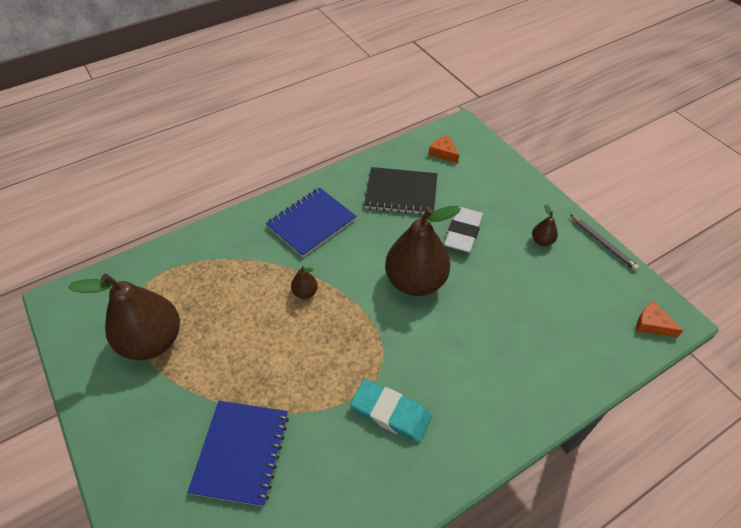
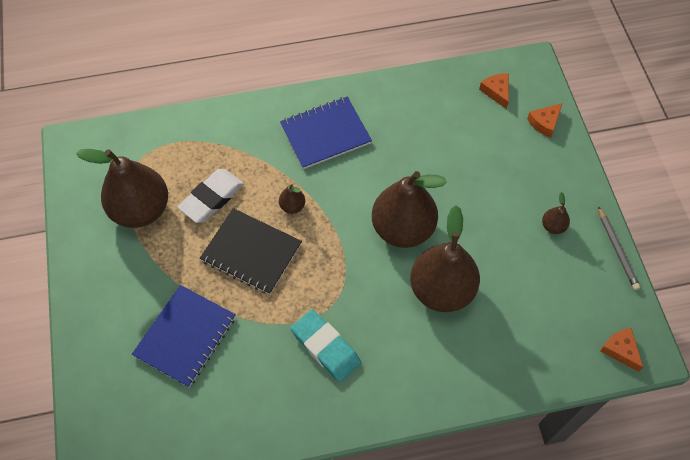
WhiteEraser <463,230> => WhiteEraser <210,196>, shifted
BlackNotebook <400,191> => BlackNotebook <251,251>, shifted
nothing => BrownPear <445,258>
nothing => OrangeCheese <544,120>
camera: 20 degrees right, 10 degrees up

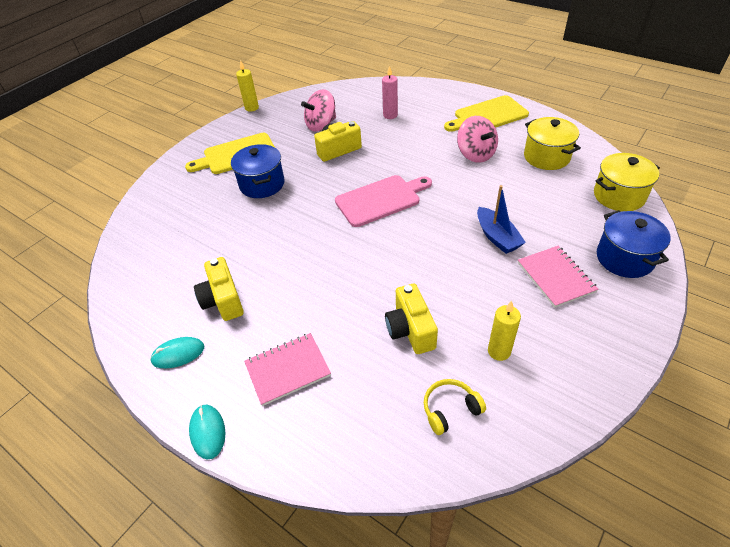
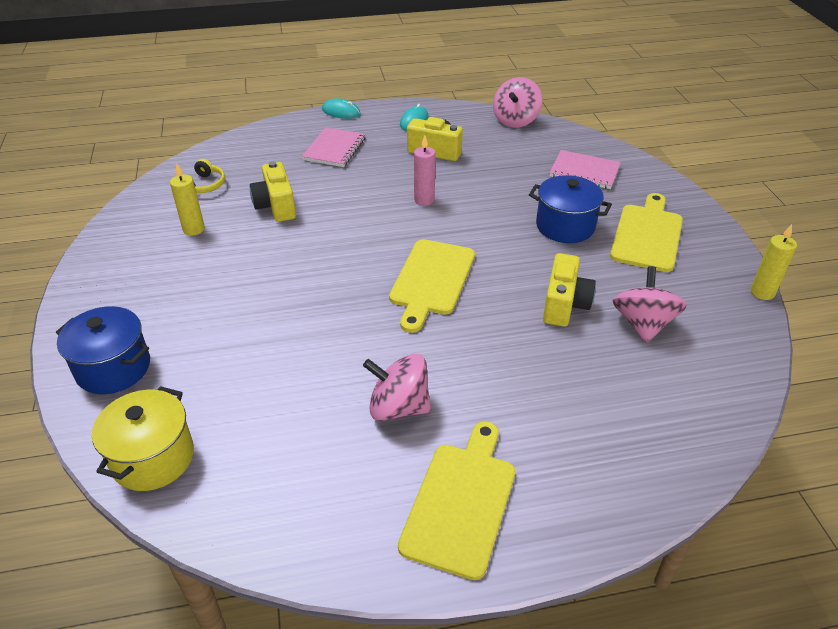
YellowCamera <411,319> => YellowCamera <273,191>, 135 degrees counterclockwise
PinkCuttingBoard <383,201> => YellowCuttingBoard <432,286>
PinkCandle <390,92> => PinkCandle <424,170>, shifted
nothing => PinkSpinningTop <518,102>
PinkNotebook <558,277> => PinkNotebook <585,169>, shifted
BlueBoat <501,219> => nothing
YellowPot <552,143> => nothing
camera: 130 degrees right, 5 degrees down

○ ○ ○ ○ ○

### Task instructions:
Repeat the data above in full and exactly. Omit every image.

### Answer box:
WhiteEraser <463,230> => WhiteEraser <210,196>, shifted
BlackNotebook <400,191> => BlackNotebook <251,251>, shifted
nothing => BrownPear <445,258>
nothing => OrangeCheese <544,120>
camera: 20 degrees right, 10 degrees up

YellowCamera <411,319> => YellowCamera <273,191>, 135 degrees counterclockwise
PinkCuttingBoard <383,201> => YellowCuttingBoard <432,286>
PinkCandle <390,92> => PinkCandle <424,170>, shifted
nothing => PinkSpinningTop <518,102>
PinkNotebook <558,277> => PinkNotebook <585,169>, shifted
BlueBoat <501,219> => nothing
YellowPot <552,143> => nothing
camera: 130 degrees right, 5 degrees down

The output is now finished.